START Dataset records
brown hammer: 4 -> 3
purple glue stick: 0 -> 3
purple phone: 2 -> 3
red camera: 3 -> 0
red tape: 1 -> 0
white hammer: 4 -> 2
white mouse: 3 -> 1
END Dataset records
What the task asks -> The requested lines run from the one with "red camera: 3 -> 0" through the last line of the records. Return them exactly.

Exercise solution ->
red camera: 3 -> 0
red tape: 1 -> 0
white hammer: 4 -> 2
white mouse: 3 -> 1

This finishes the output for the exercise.